→ TASK OBJECTIVE
Once the data has been read, return all of it precisely as written.

(Coordinate-based change listings)
= Beginning of Section =

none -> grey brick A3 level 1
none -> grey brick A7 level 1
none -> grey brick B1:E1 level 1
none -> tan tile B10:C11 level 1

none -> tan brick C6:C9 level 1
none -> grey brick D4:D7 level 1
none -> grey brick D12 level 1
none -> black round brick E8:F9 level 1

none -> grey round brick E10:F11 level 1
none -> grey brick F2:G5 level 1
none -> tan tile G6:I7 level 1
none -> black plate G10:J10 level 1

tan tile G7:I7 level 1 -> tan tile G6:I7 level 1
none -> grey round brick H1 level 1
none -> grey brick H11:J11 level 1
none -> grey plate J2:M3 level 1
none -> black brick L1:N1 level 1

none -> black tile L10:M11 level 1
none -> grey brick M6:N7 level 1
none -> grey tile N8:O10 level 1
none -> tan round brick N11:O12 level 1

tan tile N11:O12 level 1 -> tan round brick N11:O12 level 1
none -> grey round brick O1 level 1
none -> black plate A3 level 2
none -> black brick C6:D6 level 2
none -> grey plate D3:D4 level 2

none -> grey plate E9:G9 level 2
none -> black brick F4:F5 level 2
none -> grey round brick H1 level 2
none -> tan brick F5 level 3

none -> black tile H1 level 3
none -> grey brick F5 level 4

= End of Section =

→ WRITTEN RESPONSE
none -> grey brick A3 level 1
none -> grey brick A7 level 1
none -> grey brick B1:E1 level 1
none -> tan tile B10:C11 level 1

none -> tan brick C6:C9 level 1
none -> grey brick D4:D7 level 1
none -> grey brick D12 level 1
none -> black round brick E8:F9 level 1

none -> grey round brick E10:F11 level 1
none -> grey brick F2:G5 level 1
none -> tan tile G6:I7 level 1
none -> black plate G10:J10 level 1

tan tile G7:I7 level 1 -> tan tile G6:I7 level 1
none -> grey round brick H1 level 1
none -> grey brick H11:J11 level 1
none -> grey plate J2:M3 level 1
none -> black brick L1:N1 level 1

none -> black tile L10:M11 level 1
none -> grey brick M6:N7 level 1
none -> grey tile N8:O10 level 1
none -> tan round brick N11:O12 level 1

tan tile N11:O12 level 1 -> tan round brick N11:O12 level 1
none -> grey round brick O1 level 1
none -> black plate A3 level 2
none -> black brick C6:D6 level 2
none -> grey plate D3:D4 level 2

none -> grey plate E9:G9 level 2
none -> black brick F4:F5 level 2
none -> grey round brick H1 level 2
none -> tan brick F5 level 3

none -> black tile H1 level 3
none -> grey brick F5 level 4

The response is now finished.